● Activity
Each line of the listing must be transcribed exactly, except for the images, which should be excluded.

● Information supplied

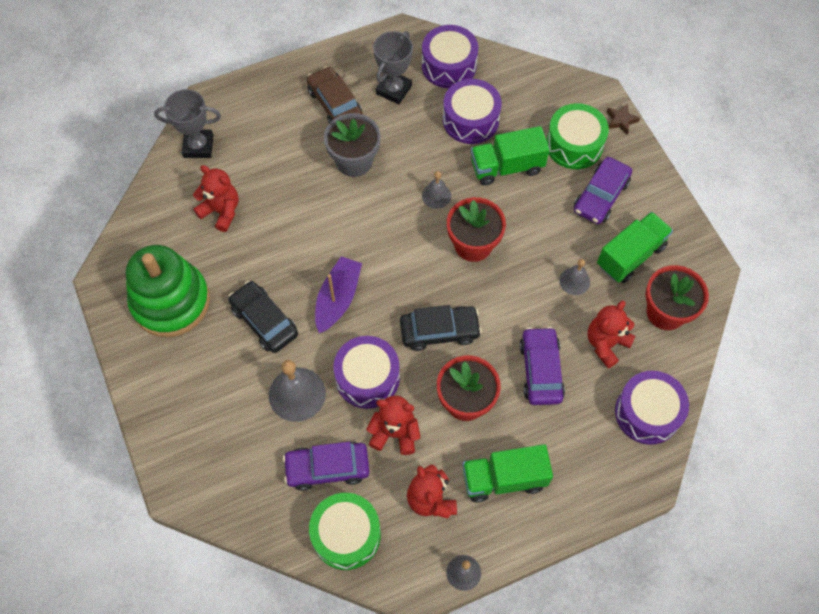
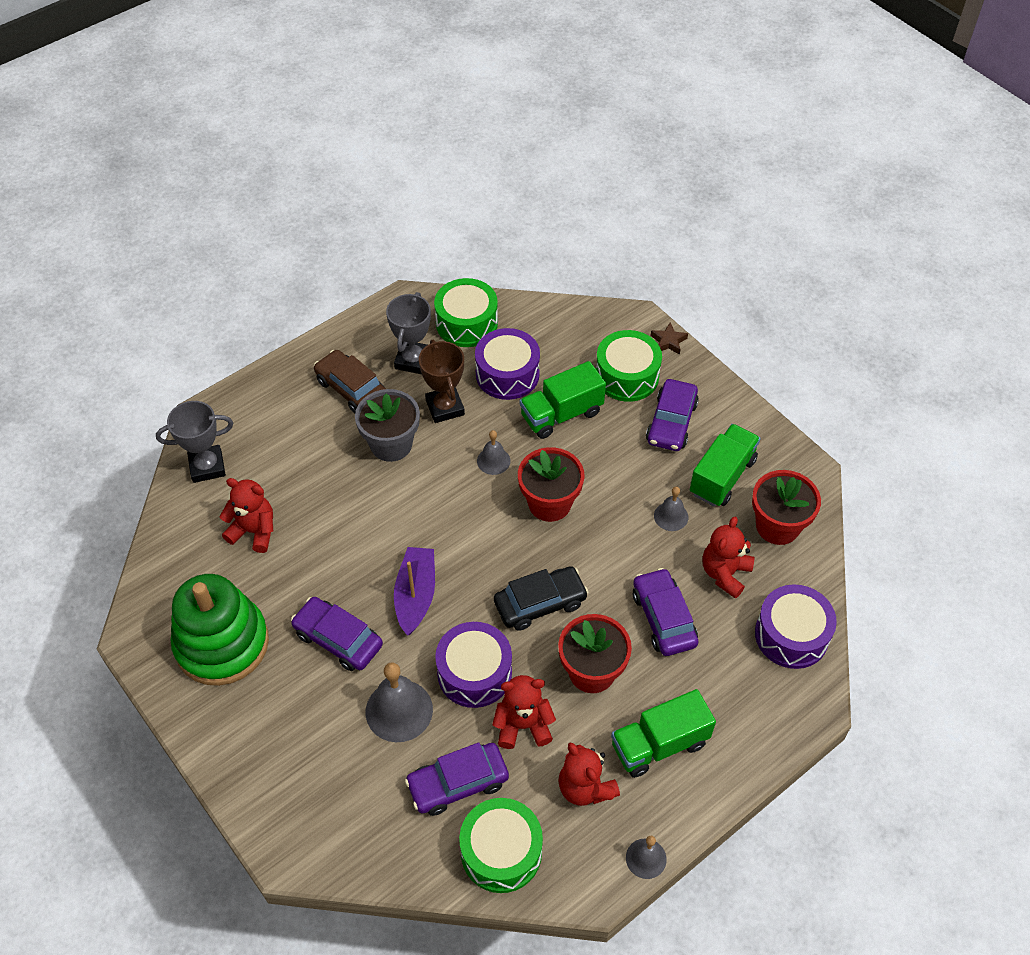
camera: 15 degrees left, 10 degrees down
(264, 321) = (338, 639): black car -> purple car
(409, 138) = (445, 407): none -> brown trophy
(449, 65) = (466, 323): purple drum -> green drum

● Exercise answer
camera: 15 degrees left, 10 degrees down
(264, 321) = (338, 639): black car -> purple car
(409, 138) = (445, 407): none -> brown trophy
(449, 65) = (466, 323): purple drum -> green drum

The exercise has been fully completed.